Set down the full listing that follows, word for word.

**Data for review:**
-.-.-
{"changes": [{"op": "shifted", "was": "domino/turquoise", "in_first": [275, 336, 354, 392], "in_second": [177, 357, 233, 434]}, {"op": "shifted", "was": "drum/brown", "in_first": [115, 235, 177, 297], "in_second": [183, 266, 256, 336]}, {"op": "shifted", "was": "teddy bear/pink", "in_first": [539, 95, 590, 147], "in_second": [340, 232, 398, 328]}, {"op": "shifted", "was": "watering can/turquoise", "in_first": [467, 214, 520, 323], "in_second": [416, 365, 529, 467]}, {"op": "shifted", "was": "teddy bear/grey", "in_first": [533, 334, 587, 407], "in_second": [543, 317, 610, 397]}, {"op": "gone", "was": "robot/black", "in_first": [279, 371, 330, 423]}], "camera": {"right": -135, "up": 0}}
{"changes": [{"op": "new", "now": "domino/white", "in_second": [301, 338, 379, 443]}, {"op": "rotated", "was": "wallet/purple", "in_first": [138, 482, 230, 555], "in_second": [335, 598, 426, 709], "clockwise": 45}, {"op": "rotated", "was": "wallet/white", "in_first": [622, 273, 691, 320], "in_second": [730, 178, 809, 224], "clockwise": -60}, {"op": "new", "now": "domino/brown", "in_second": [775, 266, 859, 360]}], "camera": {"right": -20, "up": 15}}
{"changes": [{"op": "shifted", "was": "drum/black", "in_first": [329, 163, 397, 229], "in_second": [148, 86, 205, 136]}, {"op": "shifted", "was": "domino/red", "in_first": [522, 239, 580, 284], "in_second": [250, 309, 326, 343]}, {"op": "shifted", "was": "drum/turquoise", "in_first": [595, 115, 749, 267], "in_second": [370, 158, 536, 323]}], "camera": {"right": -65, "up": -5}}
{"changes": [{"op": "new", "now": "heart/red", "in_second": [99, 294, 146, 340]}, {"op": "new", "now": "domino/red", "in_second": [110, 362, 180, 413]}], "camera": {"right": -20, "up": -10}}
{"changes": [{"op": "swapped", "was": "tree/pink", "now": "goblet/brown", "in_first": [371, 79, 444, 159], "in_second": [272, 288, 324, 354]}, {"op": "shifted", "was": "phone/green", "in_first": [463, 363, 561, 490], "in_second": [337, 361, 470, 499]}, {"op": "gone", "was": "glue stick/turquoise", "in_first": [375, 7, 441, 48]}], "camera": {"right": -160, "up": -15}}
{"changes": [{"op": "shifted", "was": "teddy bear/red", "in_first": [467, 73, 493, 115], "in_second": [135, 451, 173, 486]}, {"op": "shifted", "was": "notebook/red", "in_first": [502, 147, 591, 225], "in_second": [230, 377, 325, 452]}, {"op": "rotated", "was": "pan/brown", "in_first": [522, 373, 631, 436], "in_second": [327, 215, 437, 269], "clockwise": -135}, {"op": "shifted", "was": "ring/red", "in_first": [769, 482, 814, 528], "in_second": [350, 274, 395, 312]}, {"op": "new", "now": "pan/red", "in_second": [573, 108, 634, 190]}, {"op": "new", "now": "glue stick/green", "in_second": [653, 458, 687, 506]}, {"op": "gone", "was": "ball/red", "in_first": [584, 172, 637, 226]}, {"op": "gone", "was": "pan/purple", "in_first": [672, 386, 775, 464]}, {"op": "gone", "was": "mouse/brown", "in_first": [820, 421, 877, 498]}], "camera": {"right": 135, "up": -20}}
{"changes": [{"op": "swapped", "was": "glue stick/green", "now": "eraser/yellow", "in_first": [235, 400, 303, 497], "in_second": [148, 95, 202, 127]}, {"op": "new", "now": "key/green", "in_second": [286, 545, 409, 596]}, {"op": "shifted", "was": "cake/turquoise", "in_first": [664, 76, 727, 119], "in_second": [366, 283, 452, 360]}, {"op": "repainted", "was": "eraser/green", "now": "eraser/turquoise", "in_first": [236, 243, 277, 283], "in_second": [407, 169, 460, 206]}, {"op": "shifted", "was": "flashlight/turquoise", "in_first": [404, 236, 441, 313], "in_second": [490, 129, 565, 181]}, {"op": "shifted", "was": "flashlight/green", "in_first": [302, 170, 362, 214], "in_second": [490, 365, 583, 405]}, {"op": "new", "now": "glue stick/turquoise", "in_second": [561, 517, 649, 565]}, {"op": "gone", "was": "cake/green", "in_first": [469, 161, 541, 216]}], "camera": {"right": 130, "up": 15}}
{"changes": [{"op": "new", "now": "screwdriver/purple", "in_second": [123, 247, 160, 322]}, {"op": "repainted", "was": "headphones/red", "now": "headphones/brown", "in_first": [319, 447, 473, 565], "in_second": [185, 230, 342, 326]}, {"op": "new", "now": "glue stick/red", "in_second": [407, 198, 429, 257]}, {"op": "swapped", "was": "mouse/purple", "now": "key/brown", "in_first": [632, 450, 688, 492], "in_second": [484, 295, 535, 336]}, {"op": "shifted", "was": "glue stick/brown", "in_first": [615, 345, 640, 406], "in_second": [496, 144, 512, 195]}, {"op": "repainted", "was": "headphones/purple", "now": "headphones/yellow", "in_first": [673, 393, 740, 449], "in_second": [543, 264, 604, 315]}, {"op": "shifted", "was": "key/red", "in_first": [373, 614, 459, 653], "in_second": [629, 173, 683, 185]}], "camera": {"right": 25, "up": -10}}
-.-.-
**Task output:**
{"changes": [{"op": "shifted", "was": "domino/turquoise", "in_first": [275, 336, 354, 392], "in_second": [177, 357, 233, 434]}, {"op": "shifted", "was": "drum/brown", "in_first": [115, 235, 177, 297], "in_second": [183, 266, 256, 336]}, {"op": "shifted", "was": "teddy bear/pink", "in_first": [539, 95, 590, 147], "in_second": [340, 232, 398, 328]}, {"op": "shifted", "was": "watering can/turquoise", "in_first": [467, 214, 520, 323], "in_second": [416, 365, 529, 467]}, {"op": "shifted", "was": "teddy bear/grey", "in_first": [533, 334, 587, 407], "in_second": [543, 317, 610, 397]}, {"op": "gone", "was": "robot/black", "in_first": [279, 371, 330, 423]}], "camera": {"right": -135, "up": 0}}
{"changes": [{"op": "new", "now": "domino/white", "in_second": [301, 338, 379, 443]}, {"op": "rotated", "was": "wallet/purple", "in_first": [138, 482, 230, 555], "in_second": [335, 598, 426, 709], "clockwise": 45}, {"op": "rotated", "was": "wallet/white", "in_first": [622, 273, 691, 320], "in_second": [730, 178, 809, 224], "clockwise": -60}, {"op": "new", "now": "domino/brown", "in_second": [775, 266, 859, 360]}], "camera": {"right": -20, "up": 15}}
{"changes": [{"op": "shifted", "was": "drum/black", "in_first": [329, 163, 397, 229], "in_second": [148, 86, 205, 136]}, {"op": "shifted", "was": "domino/red", "in_first": [522, 239, 580, 284], "in_second": [250, 309, 326, 343]}, {"op": "shifted", "was": "drum/turquoise", "in_first": [595, 115, 749, 267], "in_second": [370, 158, 536, 323]}], "camera": {"right": -65, "up": -5}}
{"changes": [{"op": "new", "now": "heart/red", "in_second": [99, 294, 146, 340]}, {"op": "new", "now": "domino/red", "in_second": [110, 362, 180, 413]}], "camera": {"right": -20, "up": -10}}
{"changes": [{"op": "swapped", "was": "tree/pink", "now": "goblet/brown", "in_first": [371, 79, 444, 159], "in_second": [272, 288, 324, 354]}, {"op": "shifted", "was": "phone/green", "in_first": [463, 363, 561, 490], "in_second": [337, 361, 470, 499]}, {"op": "gone", "was": "glue stick/turquoise", "in_first": [375, 7, 441, 48]}], "camera": {"right": -160, "up": -15}}
{"changes": [{"op": "shifted", "was": "teddy bear/red", "in_first": [467, 73, 493, 115], "in_second": [135, 451, 173, 486]}, {"op": "shifted", "was": "notebook/red", "in_first": [502, 147, 591, 225], "in_second": [230, 377, 325, 452]}, {"op": "rotated", "was": "pan/brown", "in_first": [522, 373, 631, 436], "in_second": [327, 215, 437, 269], "clockwise": -135}, {"op": "shifted", "was": "ring/red", "in_first": [769, 482, 814, 528], "in_second": [350, 274, 395, 312]}, {"op": "new", "now": "pan/red", "in_second": [573, 108, 634, 190]}, {"op": "new", "now": "glue stick/green", "in_second": [653, 458, 687, 506]}, {"op": "gone", "was": "ball/red", "in_first": [584, 172, 637, 226]}, {"op": "gone", "was": "pan/purple", "in_first": [672, 386, 775, 464]}, {"op": "gone", "was": "mouse/brown", "in_first": [820, 421, 877, 498]}], "camera": {"right": 135, "up": -20}}
{"changes": [{"op": "swapped", "was": "glue stick/green", "now": "eraser/yellow", "in_first": [235, 400, 303, 497], "in_second": [148, 95, 202, 127]}, {"op": "new", "now": "key/green", "in_second": [286, 545, 409, 596]}, {"op": "shifted", "was": "cake/turquoise", "in_first": [664, 76, 727, 119], "in_second": [366, 283, 452, 360]}, {"op": "repainted", "was": "eraser/green", "now": "eraser/turquoise", "in_first": [236, 243, 277, 283], "in_second": [407, 169, 460, 206]}, {"op": "shifted", "was": "flashlight/turquoise", "in_first": [404, 236, 441, 313], "in_second": [490, 129, 565, 181]}, {"op": "shifted", "was": "flashlight/green", "in_first": [302, 170, 362, 214], "in_second": [490, 365, 583, 405]}, {"op": "new", "now": "glue stick/turquoise", "in_second": [561, 517, 649, 565]}, {"op": "gone", "was": "cake/green", "in_first": [469, 161, 541, 216]}], "camera": {"right": 130, "up": 15}}
{"changes": [{"op": "new", "now": "screwdriver/purple", "in_second": [123, 247, 160, 322]}, {"op": "repainted", "was": "headphones/red", "now": "headphones/brown", "in_first": [319, 447, 473, 565], "in_second": [185, 230, 342, 326]}, {"op": "new", "now": "glue stick/red", "in_second": [407, 198, 429, 257]}, {"op": "swapped", "was": "mouse/purple", "now": "key/brown", "in_first": [632, 450, 688, 492], "in_second": [484, 295, 535, 336]}, {"op": "shifted", "was": "glue stick/brown", "in_first": [615, 345, 640, 406], "in_second": [496, 144, 512, 195]}, {"op": "repainted", "was": "headphones/purple", "now": "headphones/yellow", "in_first": [673, 393, 740, 449], "in_second": [543, 264, 604, 315]}, {"op": "shifted", "was": "key/red", "in_first": [373, 614, 459, 653], "in_second": [629, 173, 683, 185]}], "camera": {"right": 25, "up": -10}}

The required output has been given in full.